(Change listing data)
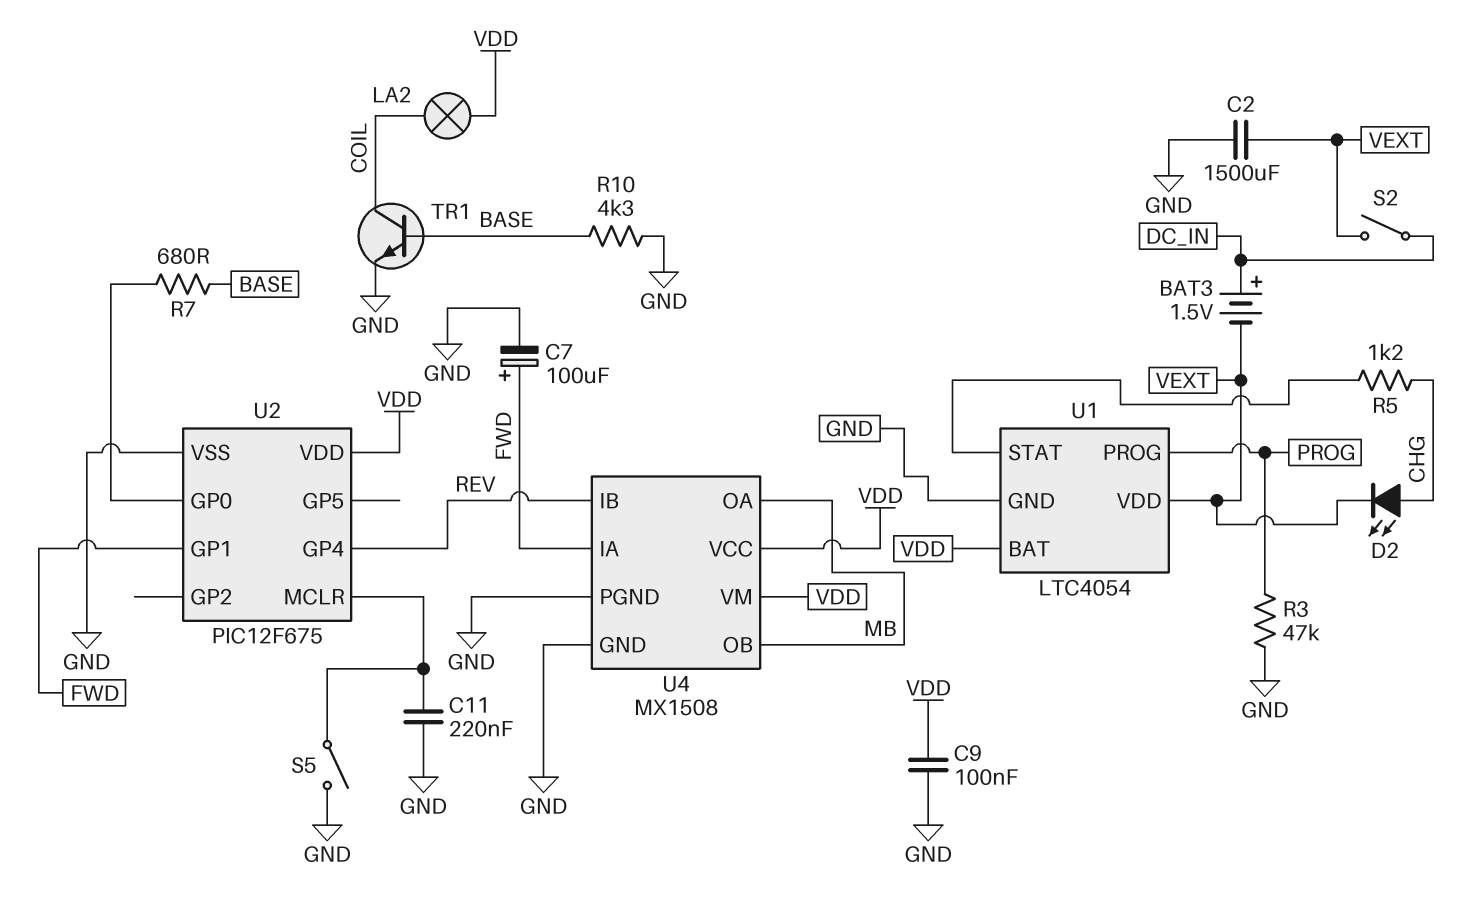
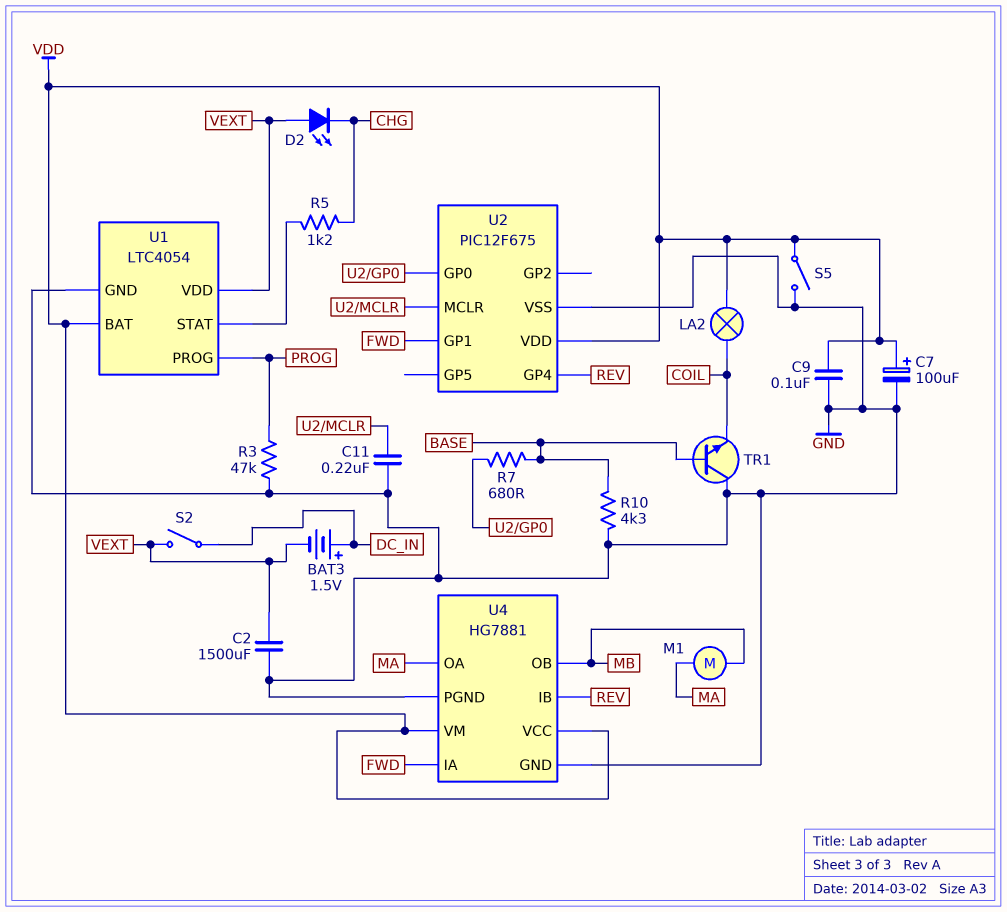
C7: 100uF (plus FWD, minus GND) -> 100uF (plus VDD, minus GND)
D2: LED (A CHG, K VEXT) -> LED (A VEXT, K CHG)
M1: none -> motor (MA, MB)
S5: switch (GND, U2/MCLR) -> switch (GND, VDD)
TR1: NPN (B BASE, C COIL, E GND) -> NPN (B BASE, C GND, E COIL)
U4: MX1508 -> HG7881
U4 pin OA: MB -> MA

▶ Assigned task: In your copy of the entries above, leave out the pictures and keep every word exact.

▶ Task result:
C7: 100uF (plus FWD, minus GND) -> 100uF (plus VDD, minus GND)
D2: LED (A CHG, K VEXT) -> LED (A VEXT, K CHG)
M1: none -> motor (MA, MB)
S5: switch (GND, U2/MCLR) -> switch (GND, VDD)
TR1: NPN (B BASE, C COIL, E GND) -> NPN (B BASE, C GND, E COIL)
U4: MX1508 -> HG7881
U4 pin OA: MB -> MA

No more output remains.